*** Data to process ***

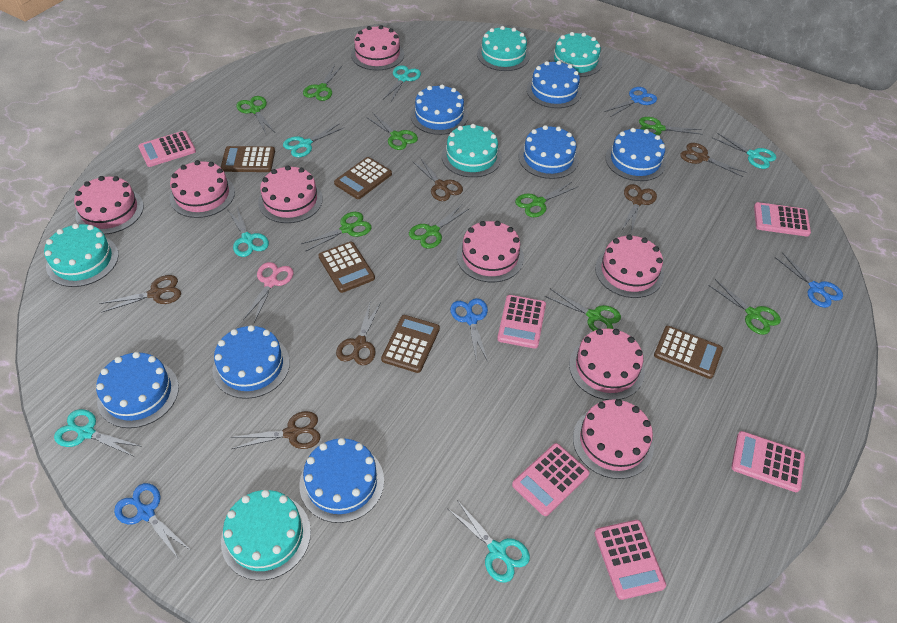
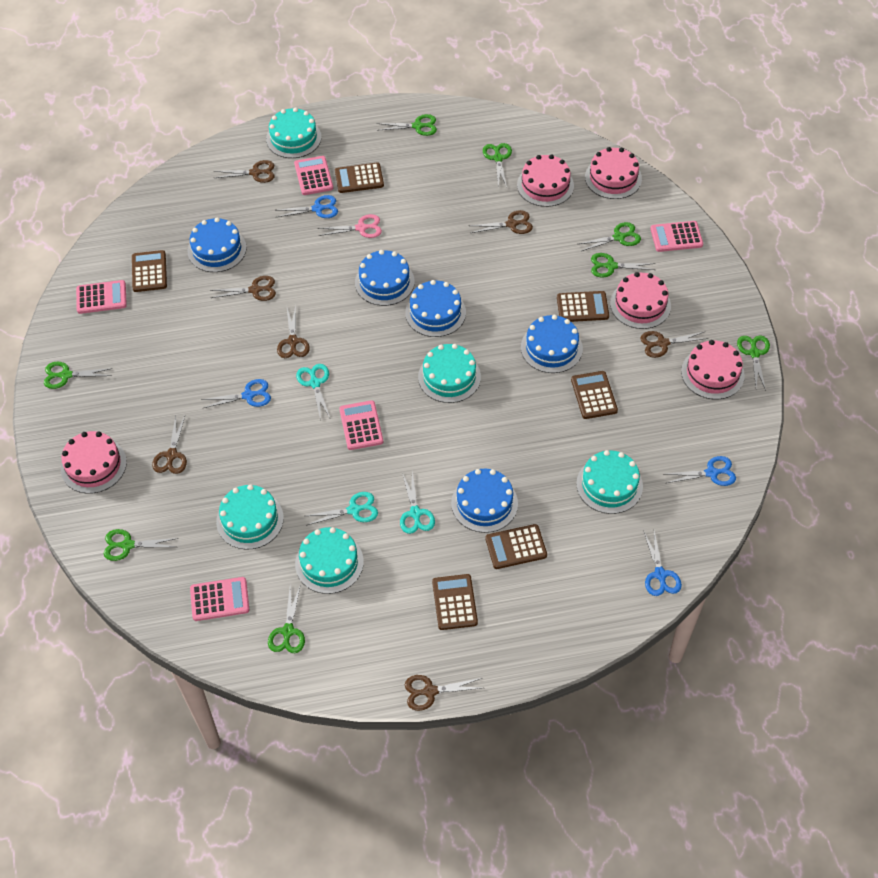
blue cake: 7 -> 5
brown calculator: 5 -> 6
brown scissors: 6 -> 7
green scissors: 9 -> 8
pink cake: 8 -> 5
pink calculator: 6 -> 5
turquoise scissors: 6 -> 3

*** End of Data to process ***

What needs to be done
Only lines holding the word "calculator" are wanted here; copy each from the listing.

Answer to this task
brown calculator: 5 -> 6
pink calculator: 6 -> 5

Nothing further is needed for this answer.